**Objective**
Reproduce the items below verbatim, starting at the first line and ending at the line containing "2021(94th) (29, 1338)", with both of those lines included.

━━━━━ Data supplied ━━━━━

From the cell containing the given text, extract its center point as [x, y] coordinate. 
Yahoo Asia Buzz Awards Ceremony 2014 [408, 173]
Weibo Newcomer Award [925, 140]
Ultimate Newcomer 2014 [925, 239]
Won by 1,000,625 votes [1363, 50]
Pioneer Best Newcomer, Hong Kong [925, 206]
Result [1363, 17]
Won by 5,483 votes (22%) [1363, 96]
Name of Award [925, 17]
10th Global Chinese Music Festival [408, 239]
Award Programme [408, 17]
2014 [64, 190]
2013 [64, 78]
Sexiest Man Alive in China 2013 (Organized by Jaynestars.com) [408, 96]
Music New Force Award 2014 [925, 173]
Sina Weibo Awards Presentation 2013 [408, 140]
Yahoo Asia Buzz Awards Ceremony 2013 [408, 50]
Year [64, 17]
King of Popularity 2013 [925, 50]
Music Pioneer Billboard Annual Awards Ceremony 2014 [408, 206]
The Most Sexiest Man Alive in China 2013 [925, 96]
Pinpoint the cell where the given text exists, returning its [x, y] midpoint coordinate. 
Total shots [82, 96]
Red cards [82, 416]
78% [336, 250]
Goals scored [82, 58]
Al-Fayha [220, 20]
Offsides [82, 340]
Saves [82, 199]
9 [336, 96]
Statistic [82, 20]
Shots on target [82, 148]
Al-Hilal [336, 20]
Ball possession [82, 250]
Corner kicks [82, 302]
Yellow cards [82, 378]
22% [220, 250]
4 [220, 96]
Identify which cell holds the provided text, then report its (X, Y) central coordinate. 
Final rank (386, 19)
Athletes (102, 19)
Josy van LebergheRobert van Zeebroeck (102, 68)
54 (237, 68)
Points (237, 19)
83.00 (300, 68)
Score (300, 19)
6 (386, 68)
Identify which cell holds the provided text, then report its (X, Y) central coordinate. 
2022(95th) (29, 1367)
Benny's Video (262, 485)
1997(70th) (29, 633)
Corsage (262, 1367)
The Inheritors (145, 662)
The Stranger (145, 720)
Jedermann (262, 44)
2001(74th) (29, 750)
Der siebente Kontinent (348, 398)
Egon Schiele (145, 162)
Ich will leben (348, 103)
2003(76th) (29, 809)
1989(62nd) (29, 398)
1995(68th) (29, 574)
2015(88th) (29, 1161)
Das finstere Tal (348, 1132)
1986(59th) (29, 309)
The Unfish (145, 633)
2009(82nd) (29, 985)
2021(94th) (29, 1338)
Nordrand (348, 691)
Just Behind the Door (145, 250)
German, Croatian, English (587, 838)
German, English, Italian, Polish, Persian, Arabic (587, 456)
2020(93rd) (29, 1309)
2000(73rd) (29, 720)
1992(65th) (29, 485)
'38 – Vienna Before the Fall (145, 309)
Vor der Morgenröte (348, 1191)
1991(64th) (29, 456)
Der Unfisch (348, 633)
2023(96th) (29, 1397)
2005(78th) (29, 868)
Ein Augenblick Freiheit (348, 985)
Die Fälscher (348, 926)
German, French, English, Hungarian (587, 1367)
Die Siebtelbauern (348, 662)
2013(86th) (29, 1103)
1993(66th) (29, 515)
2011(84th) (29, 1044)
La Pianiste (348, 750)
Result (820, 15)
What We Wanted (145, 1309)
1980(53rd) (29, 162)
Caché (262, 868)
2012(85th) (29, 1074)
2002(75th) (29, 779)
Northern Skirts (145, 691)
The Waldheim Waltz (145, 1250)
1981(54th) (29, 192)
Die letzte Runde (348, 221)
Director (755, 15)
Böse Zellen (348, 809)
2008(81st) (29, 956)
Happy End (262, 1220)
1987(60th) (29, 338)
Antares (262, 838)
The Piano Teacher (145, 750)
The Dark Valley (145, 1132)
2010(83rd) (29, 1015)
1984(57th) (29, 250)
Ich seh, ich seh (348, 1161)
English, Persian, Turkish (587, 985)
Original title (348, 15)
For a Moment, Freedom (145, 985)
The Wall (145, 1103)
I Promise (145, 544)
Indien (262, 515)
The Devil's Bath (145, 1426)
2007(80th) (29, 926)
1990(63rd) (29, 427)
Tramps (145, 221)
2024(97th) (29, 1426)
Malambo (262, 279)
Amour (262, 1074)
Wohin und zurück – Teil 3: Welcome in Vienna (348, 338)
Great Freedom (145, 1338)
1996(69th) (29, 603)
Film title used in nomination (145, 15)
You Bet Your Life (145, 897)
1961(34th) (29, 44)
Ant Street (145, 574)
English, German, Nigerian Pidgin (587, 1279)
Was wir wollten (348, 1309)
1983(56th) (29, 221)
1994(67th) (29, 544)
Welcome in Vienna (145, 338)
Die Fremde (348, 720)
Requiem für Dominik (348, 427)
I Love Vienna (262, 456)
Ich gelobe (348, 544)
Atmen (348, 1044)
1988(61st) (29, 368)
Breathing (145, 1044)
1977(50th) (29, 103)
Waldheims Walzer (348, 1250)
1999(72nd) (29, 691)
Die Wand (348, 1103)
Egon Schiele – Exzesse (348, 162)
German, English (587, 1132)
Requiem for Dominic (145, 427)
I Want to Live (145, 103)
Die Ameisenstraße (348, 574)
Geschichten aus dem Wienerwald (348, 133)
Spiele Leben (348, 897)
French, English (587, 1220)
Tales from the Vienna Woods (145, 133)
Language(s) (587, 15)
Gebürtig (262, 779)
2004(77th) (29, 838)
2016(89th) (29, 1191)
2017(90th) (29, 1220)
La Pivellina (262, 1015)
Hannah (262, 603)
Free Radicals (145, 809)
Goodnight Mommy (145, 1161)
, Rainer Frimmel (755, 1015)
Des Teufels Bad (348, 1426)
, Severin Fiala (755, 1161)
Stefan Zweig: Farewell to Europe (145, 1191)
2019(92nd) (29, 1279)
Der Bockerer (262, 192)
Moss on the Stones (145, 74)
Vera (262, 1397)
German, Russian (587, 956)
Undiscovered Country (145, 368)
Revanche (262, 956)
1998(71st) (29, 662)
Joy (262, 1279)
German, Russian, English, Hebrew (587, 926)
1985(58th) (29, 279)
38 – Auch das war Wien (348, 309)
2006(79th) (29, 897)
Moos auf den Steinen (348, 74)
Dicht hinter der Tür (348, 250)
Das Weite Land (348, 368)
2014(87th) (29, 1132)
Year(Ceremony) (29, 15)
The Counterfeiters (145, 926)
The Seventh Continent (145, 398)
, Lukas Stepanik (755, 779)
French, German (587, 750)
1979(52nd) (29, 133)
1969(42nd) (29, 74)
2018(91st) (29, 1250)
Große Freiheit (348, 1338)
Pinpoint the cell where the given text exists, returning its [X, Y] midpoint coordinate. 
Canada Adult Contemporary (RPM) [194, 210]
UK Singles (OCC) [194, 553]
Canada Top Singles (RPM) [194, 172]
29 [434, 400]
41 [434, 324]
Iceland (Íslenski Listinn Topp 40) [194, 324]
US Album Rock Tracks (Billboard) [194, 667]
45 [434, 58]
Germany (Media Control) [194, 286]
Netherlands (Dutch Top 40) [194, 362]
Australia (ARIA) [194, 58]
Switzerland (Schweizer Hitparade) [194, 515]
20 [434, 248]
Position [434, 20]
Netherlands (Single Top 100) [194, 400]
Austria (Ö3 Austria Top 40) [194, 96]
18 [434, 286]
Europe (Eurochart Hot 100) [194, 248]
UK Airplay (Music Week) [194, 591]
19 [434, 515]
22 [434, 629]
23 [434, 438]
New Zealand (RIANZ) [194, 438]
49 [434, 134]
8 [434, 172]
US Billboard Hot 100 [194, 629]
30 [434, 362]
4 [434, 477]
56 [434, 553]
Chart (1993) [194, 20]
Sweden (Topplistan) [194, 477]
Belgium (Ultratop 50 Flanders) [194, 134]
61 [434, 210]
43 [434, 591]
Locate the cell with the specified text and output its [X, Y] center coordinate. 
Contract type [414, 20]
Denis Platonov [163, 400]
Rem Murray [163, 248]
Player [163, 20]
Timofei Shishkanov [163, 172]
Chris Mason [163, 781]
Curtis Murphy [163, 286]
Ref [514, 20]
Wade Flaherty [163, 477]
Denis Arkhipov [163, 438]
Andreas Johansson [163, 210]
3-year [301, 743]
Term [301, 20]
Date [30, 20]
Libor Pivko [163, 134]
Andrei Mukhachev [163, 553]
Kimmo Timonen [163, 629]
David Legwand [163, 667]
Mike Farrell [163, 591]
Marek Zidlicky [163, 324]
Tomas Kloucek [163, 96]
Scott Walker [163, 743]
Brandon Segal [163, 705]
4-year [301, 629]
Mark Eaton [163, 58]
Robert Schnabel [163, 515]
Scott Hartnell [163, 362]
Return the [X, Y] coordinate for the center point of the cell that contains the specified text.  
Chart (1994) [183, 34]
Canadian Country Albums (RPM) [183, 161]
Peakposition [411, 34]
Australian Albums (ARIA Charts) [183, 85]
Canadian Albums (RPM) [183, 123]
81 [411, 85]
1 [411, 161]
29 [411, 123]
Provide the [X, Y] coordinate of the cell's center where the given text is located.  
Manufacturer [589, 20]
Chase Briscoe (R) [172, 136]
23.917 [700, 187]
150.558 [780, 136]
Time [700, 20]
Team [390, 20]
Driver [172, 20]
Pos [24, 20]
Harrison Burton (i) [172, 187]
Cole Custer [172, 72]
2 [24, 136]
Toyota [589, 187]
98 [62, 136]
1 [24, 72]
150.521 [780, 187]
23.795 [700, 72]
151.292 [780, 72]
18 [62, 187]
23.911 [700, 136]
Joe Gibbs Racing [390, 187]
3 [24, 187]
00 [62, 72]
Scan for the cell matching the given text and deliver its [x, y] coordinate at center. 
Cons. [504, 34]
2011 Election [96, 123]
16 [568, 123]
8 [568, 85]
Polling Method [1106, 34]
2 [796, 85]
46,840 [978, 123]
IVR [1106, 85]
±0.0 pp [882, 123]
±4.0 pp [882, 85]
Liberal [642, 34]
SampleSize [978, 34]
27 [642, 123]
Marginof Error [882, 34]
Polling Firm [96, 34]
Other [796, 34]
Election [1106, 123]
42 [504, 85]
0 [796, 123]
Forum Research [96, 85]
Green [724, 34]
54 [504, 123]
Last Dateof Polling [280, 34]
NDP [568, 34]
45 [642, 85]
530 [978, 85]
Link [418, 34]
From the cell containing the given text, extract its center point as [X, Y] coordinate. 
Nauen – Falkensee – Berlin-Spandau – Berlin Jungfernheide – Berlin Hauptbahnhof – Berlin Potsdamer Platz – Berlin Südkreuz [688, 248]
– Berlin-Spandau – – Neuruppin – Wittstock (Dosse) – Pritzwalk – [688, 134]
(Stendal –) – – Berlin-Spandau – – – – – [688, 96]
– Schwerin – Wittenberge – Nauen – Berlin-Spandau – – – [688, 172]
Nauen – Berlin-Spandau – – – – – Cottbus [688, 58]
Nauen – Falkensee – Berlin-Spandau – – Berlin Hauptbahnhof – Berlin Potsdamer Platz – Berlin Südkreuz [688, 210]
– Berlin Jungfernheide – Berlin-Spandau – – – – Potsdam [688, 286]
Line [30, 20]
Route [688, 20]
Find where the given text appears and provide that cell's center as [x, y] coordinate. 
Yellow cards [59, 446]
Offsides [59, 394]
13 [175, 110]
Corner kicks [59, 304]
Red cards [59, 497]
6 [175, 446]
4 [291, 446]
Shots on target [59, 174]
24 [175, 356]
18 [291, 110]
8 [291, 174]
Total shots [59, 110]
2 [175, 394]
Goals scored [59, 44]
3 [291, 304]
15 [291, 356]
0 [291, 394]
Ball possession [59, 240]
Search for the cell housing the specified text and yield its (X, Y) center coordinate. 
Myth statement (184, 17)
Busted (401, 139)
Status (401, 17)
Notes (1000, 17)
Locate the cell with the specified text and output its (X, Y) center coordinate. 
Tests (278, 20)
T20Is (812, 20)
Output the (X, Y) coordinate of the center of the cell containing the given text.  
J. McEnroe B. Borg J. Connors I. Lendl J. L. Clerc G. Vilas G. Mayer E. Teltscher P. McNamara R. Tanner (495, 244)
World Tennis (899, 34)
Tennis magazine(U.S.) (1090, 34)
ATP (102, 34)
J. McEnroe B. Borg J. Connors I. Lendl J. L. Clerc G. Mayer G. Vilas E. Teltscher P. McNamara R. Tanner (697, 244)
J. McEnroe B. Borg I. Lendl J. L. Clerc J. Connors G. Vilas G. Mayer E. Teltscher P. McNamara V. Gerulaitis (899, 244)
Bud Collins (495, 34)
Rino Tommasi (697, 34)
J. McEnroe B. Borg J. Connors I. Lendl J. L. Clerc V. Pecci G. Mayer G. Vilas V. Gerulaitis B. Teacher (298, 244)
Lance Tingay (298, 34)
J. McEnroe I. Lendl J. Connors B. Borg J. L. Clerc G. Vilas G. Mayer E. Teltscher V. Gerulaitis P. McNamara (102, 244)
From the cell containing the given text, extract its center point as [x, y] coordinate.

━━━━━

**Written solution**
From the cell containing the given text, extract its center point as [x, y] coordinate. 
Yahoo Asia Buzz Awards Ceremony 2014 [408, 173]
Weibo Newcomer Award [925, 140]
Ultimate Newcomer 2014 [925, 239]
Won by 1,000,625 votes [1363, 50]
Pioneer Best Newcomer, Hong Kong [925, 206]
Result [1363, 17]
Won by 5,483 votes (22%) [1363, 96]
Name of Award [925, 17]
10th Global Chinese Music Festival [408, 239]
Award Programme [408, 17]
2014 [64, 190]
2013 [64, 78]
Sexiest Man Alive in China 2013 (Organized by Jaynestars.com) [408, 96]
Music New Force Award 2014 [925, 173]
Sina Weibo Awards Presentation 2013 [408, 140]
Yahoo Asia Buzz Awards Ceremony 2013 [408, 50]
Year [64, 17]
King of Popularity 2013 [925, 50]
Music Pioneer Billboard Annual Awards Ceremony 2014 [408, 206]
The Most Sexiest Man Alive in China 2013 [925, 96]
Pinpoint the cell where the given text exists, returning its [x, y] midpoint coordinate. 
Total shots [82, 96]
Red cards [82, 416]
78% [336, 250]
Goals scored [82, 58]
Al-Fayha [220, 20]
Offsides [82, 340]
Saves [82, 199]
9 [336, 96]
Statistic [82, 20]
Shots on target [82, 148]
Al-Hilal [336, 20]
Ball possession [82, 250]
Corner kicks [82, 302]
Yellow cards [82, 378]
22% [220, 250]
4 [220, 96]
Identify which cell holds the provided text, then report its (X, Y) central coordinate. 
Final rank (386, 19)
Athletes (102, 19)
Josy van LebergheRobert van Zeebroeck (102, 68)
54 (237, 68)
Points (237, 19)
83.00 (300, 68)
Score (300, 19)
6 (386, 68)
Identify which cell holds the provided text, then report its (X, Y) central coordinate. 
2022(95th) (29, 1367)
Benny's Video (262, 485)
1997(70th) (29, 633)
Corsage (262, 1367)
The Inheritors (145, 662)
The Stranger (145, 720)
Jedermann (262, 44)
2001(74th) (29, 750)
Der siebente Kontinent (348, 398)
Egon Schiele (145, 162)
Ich will leben (348, 103)
2003(76th) (29, 809)
1989(62nd) (29, 398)
1995(68th) (29, 574)
2015(88th) (29, 1161)
Das finstere Tal (348, 1132)
1986(59th) (29, 309)
The Unfish (145, 633)
2009(82nd) (29, 985)
2021(94th) (29, 1338)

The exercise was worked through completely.